## Requirement
Print, exactly and completely, every entry in the data.

## Data to process
------------------------------------------------

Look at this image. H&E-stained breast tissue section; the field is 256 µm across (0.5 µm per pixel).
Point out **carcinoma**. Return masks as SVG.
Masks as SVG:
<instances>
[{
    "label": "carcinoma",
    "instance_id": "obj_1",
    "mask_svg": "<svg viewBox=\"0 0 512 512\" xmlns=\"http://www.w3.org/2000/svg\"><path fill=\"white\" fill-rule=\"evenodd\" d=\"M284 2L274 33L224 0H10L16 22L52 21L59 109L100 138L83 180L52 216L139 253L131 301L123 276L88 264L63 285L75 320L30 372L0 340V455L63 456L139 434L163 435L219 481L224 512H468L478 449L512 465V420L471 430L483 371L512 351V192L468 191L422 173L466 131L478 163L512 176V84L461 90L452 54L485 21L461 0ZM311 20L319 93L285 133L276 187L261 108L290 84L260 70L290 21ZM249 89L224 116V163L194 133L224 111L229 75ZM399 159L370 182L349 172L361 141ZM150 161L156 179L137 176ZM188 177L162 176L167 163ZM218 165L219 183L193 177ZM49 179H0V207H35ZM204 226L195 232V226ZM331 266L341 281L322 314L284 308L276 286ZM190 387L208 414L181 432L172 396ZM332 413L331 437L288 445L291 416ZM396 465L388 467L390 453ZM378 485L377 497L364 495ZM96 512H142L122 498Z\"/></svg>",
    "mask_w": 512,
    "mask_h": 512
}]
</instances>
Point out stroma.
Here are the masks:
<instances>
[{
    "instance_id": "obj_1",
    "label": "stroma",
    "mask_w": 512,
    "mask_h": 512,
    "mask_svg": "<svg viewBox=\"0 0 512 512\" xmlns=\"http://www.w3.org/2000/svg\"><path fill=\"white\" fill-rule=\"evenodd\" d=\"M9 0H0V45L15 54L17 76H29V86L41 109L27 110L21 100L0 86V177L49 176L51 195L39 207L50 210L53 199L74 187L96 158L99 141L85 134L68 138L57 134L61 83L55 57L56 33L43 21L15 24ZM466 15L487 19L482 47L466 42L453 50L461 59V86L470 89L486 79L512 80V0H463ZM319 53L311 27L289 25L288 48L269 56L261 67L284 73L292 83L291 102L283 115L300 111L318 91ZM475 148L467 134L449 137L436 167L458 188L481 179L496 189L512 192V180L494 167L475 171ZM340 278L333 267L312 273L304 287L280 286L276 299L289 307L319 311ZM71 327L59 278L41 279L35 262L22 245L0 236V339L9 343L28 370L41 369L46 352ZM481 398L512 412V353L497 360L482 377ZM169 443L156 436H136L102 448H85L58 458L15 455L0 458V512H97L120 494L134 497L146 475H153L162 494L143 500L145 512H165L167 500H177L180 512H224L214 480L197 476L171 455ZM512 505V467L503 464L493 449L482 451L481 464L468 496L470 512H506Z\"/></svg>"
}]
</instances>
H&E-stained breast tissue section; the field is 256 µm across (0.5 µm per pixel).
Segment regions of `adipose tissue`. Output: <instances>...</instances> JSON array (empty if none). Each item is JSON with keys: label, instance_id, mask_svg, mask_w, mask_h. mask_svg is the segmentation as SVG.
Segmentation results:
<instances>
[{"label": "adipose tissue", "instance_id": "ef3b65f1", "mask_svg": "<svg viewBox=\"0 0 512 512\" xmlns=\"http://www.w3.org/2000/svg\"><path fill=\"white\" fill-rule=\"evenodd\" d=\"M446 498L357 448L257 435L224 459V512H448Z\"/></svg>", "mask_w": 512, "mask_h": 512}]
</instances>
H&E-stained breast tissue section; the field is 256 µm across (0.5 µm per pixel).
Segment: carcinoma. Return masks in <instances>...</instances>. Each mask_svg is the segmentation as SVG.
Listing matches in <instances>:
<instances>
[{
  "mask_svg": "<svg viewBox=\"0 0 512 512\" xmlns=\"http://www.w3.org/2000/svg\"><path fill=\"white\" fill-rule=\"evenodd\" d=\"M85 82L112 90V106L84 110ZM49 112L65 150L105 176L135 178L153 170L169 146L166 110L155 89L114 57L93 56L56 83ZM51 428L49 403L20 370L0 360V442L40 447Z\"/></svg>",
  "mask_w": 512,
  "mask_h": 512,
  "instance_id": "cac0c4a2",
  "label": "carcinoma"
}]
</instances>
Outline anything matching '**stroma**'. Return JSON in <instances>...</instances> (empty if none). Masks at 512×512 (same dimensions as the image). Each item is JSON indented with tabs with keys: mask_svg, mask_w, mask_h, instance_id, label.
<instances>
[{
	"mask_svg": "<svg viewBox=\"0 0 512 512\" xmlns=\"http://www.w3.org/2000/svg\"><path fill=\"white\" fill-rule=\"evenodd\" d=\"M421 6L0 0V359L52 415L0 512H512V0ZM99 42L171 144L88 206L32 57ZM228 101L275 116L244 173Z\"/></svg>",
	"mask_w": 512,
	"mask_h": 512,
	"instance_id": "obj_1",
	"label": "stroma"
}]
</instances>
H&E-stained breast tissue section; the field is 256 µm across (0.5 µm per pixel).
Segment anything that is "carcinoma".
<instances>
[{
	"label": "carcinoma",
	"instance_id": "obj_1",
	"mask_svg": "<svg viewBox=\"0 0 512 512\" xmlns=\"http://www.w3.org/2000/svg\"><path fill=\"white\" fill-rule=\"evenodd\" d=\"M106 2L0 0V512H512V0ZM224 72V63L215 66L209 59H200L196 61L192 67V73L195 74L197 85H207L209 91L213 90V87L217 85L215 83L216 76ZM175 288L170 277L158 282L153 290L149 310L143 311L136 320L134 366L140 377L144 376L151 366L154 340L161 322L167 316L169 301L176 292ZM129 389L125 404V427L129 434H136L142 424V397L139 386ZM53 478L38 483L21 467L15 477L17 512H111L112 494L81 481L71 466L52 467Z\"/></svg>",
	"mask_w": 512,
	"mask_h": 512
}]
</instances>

------------------------------------------------

## Response
Look at this image. H&E-stained breast tissue section; the field is 256 µm across (0.5 µm per pixel).
Point out **carcinoma**. Return masks as SVG.
Masks as SVG:
<instances>
[{
    "label": "carcinoma",
    "instance_id": "obj_1",
    "mask_svg": "<svg viewBox=\"0 0 512 512\" xmlns=\"http://www.w3.org/2000/svg\"><path fill=\"white\" fill-rule=\"evenodd\" d=\"M284 2L274 33L224 0H10L16 22L52 21L59 109L100 138L83 180L52 216L139 253L131 301L123 276L88 264L63 285L75 320L30 372L0 340V455L63 456L139 434L163 435L219 481L224 512H468L478 449L512 465V420L471 430L483 371L512 351V192L468 191L422 173L466 131L478 163L512 176V84L461 90L452 54L485 21L461 0ZM311 20L319 93L285 133L276 187L261 108L290 84L260 70L290 21ZM249 89L224 116V163L194 133L224 111L229 75ZM399 159L370 182L349 172L361 141ZM150 161L156 179L137 176ZM188 177L162 176L167 163ZM218 165L219 183L193 177ZM49 179H0V207H35ZM204 226L195 232V226ZM331 266L341 281L322 314L284 308L276 286ZM190 387L208 414L181 432L172 396ZM332 413L331 437L288 445L291 416ZM396 465L388 467L390 453ZM378 485L377 497L364 495ZM96 512H142L122 498Z\"/></svg>",
    "mask_w": 512,
    "mask_h": 512
}]
</instances>
Point out stroma.
Here are the masks:
<instances>
[{
    "instance_id": "obj_1",
    "label": "stroma",
    "mask_w": 512,
    "mask_h": 512,
    "mask_svg": "<svg viewBox=\"0 0 512 512\" xmlns=\"http://www.w3.org/2000/svg\"><path fill=\"white\" fill-rule=\"evenodd\" d=\"M9 0H0V45L15 54L17 76H29V86L41 109L27 110L21 100L0 86V177L49 176L51 195L39 207L50 210L53 199L74 187L96 158L99 141L85 134L68 138L57 134L61 83L55 57L56 33L43 21L15 24ZM466 15L487 19L482 47L466 42L453 50L461 59V86L470 89L486 79L512 80V0H463ZM319 53L311 27L289 25L288 48L269 56L261 67L284 73L292 83L291 102L283 115L300 111L318 91ZM475 148L467 134L449 137L436 167L458 188L481 179L496 189L512 192V180L494 167L475 171ZM340 278L333 267L312 273L304 287L280 286L276 299L289 307L319 311ZM71 327L59 278L41 279L35 262L22 245L0 236V339L9 343L28 370L41 369L46 352ZM481 398L512 412V353L497 360L482 377ZM169 443L156 436H136L102 448H85L58 458L15 455L0 458V512H97L120 494L134 497L146 475H153L162 494L143 500L145 512H165L167 500H177L180 512H224L214 480L197 476L171 455ZM512 505V467L503 464L493 449L482 451L481 464L468 496L470 512H506Z\"/></svg>"
}]
</instances>
H&E-stained breast tissue section; the field is 256 µm across (0.5 µm per pixel).
Segment regions of `adipose tissue`. Output: <instances>...</instances> JSON array (empty if none). Each item is JSON with keys: label, instance_id, mask_svg, mask_w, mask_h. mask_svg is the segmentation as SVG.
Segmentation results:
<instances>
[{"label": "adipose tissue", "instance_id": "ef3b65f1", "mask_svg": "<svg viewBox=\"0 0 512 512\" xmlns=\"http://www.w3.org/2000/svg\"><path fill=\"white\" fill-rule=\"evenodd\" d=\"M446 498L357 448L257 435L224 459V512H448Z\"/></svg>", "mask_w": 512, "mask_h": 512}]
</instances>
H&E-stained breast tissue section; the field is 256 µm across (0.5 µm per pixel).
Segment: carcinoma. Return masks in <instances>...</instances>. Each mask_svg is the segmentation as SVG.
Listing matches in <instances>:
<instances>
[{
  "mask_svg": "<svg viewBox=\"0 0 512 512\" xmlns=\"http://www.w3.org/2000/svg\"><path fill=\"white\" fill-rule=\"evenodd\" d=\"M85 82L112 90V106L84 110ZM49 112L65 150L105 176L135 178L153 170L169 146L166 110L155 89L114 57L93 56L56 83ZM51 428L49 403L20 370L0 360V442L40 447Z\"/></svg>",
  "mask_w": 512,
  "mask_h": 512,
  "instance_id": "cac0c4a2",
  "label": "carcinoma"
}]
</instances>
Outline anything matching '**stroma**'. Return JSON in <instances>...</instances> (empty if none). Masks at 512×512 (same dimensions as the image). Each item is JSON indented with tabs with keys: mask_svg, mask_w, mask_h, instance_id, label.
<instances>
[{
	"mask_svg": "<svg viewBox=\"0 0 512 512\" xmlns=\"http://www.w3.org/2000/svg\"><path fill=\"white\" fill-rule=\"evenodd\" d=\"M421 6L0 0V359L52 415L0 512H512V0ZM99 42L171 144L88 206L32 57ZM228 101L275 116L244 173Z\"/></svg>",
	"mask_w": 512,
	"mask_h": 512,
	"instance_id": "obj_1",
	"label": "stroma"
}]
</instances>
H&E-stained breast tissue section; the field is 256 µm across (0.5 µm per pixel).
Segment anything that is "carcinoma".
<instances>
[{
	"label": "carcinoma",
	"instance_id": "obj_1",
	"mask_svg": "<svg viewBox=\"0 0 512 512\" xmlns=\"http://www.w3.org/2000/svg\"><path fill=\"white\" fill-rule=\"evenodd\" d=\"M106 2L0 0V512H512V0ZM224 72V63L215 66L209 59H200L196 61L192 67V73L195 74L197 85H207L209 91L213 90V87L217 85L215 83L216 76ZM175 288L170 277L158 282L153 290L149 310L143 311L136 320L134 366L140 377L144 376L151 366L154 340L161 322L167 316L169 301L176 292ZM129 389L125 404V427L129 434H136L142 424V397L139 386ZM53 478L38 483L21 467L15 477L17 512H111L112 494L81 481L71 466L52 467Z\"/></svg>",
	"mask_w": 512,
	"mask_h": 512
}]
</instances>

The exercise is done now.